------ SOURCE MATERIAL

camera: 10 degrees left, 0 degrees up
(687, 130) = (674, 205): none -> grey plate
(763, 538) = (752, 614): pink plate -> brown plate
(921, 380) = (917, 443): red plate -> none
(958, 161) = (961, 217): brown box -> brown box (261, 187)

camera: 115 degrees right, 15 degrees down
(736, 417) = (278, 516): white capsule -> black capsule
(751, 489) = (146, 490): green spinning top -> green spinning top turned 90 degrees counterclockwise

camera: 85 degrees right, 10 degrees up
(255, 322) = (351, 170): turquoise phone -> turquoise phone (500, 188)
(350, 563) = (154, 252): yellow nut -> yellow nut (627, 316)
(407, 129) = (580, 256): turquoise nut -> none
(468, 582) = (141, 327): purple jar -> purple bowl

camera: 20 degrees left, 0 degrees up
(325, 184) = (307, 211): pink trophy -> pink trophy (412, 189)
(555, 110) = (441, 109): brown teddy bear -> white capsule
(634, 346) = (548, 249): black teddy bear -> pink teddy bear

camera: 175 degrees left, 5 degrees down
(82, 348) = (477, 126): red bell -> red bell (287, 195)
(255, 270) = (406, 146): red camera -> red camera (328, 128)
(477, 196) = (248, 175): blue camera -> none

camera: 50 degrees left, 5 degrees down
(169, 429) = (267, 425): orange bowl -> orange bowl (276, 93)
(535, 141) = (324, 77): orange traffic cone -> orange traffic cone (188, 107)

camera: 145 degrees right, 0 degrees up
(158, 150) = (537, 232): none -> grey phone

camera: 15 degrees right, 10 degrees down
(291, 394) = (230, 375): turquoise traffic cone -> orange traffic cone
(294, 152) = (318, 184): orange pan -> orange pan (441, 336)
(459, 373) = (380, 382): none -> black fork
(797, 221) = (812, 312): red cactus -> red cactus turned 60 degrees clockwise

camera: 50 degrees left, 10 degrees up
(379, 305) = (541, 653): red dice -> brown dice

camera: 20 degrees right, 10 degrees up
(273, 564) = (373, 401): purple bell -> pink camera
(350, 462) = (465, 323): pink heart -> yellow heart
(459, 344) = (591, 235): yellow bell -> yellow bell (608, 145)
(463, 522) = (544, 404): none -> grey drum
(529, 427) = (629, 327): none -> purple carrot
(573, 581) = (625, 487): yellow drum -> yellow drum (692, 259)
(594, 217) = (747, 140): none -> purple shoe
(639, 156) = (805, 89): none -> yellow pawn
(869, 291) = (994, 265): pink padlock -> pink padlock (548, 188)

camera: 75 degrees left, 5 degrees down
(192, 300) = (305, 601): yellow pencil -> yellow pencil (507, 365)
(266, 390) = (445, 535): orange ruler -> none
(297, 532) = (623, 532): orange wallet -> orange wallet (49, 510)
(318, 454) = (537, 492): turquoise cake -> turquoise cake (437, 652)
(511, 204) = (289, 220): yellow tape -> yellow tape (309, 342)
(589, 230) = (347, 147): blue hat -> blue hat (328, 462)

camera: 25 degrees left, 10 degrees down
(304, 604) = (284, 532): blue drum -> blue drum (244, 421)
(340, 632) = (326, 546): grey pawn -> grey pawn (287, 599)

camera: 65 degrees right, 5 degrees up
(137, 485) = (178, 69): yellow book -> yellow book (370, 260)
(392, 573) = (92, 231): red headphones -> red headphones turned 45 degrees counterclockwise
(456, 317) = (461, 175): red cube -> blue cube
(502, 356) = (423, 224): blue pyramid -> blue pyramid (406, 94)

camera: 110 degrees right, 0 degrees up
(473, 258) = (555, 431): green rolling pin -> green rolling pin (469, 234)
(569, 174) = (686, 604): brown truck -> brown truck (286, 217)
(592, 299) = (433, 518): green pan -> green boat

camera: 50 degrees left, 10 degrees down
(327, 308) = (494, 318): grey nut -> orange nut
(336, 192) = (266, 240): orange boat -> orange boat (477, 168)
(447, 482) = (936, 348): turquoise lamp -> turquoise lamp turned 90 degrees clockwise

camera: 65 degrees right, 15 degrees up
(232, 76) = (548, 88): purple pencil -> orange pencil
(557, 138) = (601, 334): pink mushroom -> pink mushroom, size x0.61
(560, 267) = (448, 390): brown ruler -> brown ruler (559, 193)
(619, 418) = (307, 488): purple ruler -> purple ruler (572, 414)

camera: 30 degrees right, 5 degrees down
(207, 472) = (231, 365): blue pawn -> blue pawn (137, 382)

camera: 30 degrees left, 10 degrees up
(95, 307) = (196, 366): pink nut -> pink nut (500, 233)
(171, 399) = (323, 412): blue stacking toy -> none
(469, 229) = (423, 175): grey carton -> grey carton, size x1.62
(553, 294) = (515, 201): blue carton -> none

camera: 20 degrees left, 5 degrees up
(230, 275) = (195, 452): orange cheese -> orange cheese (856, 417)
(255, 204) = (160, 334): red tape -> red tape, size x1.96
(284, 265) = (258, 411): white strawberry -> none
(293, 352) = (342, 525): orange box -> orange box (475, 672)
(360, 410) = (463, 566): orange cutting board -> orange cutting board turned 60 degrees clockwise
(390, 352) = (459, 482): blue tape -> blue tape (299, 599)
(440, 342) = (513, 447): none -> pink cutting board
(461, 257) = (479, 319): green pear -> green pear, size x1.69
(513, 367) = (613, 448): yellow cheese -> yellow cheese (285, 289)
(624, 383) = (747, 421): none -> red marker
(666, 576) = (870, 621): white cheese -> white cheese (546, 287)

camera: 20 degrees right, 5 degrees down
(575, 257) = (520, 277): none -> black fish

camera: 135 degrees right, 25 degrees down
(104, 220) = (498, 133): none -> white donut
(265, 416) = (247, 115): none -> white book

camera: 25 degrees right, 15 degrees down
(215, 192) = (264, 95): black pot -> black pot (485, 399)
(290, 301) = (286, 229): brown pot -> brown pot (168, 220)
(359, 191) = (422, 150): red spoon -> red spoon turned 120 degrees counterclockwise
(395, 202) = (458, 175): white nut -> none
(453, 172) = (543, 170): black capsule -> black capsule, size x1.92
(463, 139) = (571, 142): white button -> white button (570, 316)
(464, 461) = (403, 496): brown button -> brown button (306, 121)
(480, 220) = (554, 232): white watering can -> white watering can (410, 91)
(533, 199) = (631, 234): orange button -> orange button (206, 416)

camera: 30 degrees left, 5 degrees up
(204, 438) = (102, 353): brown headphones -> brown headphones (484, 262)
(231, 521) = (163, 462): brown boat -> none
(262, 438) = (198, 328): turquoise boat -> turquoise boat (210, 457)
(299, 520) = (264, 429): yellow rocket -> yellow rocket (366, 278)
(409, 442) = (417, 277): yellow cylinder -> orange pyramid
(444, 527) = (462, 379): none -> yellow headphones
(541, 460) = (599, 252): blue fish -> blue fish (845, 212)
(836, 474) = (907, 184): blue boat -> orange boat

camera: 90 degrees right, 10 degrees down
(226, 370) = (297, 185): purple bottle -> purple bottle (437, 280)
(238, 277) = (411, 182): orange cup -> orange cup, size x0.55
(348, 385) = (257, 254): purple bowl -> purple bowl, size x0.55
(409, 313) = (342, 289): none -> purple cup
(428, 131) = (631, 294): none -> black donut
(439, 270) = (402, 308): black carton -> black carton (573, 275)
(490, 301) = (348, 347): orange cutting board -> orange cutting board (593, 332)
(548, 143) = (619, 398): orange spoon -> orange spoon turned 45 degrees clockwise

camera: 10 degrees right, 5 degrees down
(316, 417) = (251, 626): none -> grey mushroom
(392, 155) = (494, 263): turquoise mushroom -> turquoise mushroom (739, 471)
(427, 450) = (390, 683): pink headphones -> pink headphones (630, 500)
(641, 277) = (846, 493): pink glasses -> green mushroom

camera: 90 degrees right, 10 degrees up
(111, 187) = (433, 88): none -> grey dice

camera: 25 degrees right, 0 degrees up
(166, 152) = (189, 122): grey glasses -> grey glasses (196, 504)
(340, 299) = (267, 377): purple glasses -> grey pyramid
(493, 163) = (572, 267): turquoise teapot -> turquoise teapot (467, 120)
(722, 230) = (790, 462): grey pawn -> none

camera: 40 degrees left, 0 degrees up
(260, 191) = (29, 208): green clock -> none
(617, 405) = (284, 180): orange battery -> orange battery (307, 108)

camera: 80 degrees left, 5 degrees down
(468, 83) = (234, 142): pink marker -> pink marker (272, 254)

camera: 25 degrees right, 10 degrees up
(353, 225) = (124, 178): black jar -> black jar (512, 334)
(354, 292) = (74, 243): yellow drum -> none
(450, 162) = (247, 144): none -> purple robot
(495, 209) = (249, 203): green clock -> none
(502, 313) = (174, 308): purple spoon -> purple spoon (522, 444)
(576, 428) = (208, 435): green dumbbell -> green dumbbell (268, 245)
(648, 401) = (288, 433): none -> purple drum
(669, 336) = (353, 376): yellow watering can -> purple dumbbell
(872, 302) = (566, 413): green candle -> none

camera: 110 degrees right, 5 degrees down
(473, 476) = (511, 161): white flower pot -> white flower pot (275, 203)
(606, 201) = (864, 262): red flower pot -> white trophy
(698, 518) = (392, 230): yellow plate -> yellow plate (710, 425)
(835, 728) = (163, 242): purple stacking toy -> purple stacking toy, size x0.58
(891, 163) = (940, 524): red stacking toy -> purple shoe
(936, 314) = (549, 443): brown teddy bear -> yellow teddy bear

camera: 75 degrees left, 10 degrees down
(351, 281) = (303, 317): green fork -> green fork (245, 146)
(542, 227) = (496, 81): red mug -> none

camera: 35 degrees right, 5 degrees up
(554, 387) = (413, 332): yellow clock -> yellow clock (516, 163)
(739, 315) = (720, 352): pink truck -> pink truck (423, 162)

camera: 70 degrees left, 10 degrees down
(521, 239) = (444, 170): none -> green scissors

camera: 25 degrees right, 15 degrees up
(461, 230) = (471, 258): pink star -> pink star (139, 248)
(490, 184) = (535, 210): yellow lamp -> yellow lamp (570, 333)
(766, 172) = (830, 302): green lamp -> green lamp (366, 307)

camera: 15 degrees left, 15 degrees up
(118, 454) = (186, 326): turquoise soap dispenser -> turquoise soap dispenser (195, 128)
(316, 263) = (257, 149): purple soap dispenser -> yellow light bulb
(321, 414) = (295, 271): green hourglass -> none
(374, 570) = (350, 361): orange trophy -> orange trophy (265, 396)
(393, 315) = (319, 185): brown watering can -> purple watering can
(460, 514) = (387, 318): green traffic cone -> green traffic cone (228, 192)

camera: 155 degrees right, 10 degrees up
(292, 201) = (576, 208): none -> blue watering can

------------

Please output exactly the lines between the one holding "camera: 80 degrees left, 5 degrees down" and the one holding "(502, 313) = (174, 308): purple" in the records above, inclusive, and nothing more.

camera: 80 degrees left, 5 degrees down
(468, 83) = (234, 142): pink marker -> pink marker (272, 254)

camera: 25 degrees right, 10 degrees up
(353, 225) = (124, 178): black jar -> black jar (512, 334)
(354, 292) = (74, 243): yellow drum -> none
(450, 162) = (247, 144): none -> purple robot
(495, 209) = (249, 203): green clock -> none
(502, 313) = (174, 308): purple spoon -> purple spoon (522, 444)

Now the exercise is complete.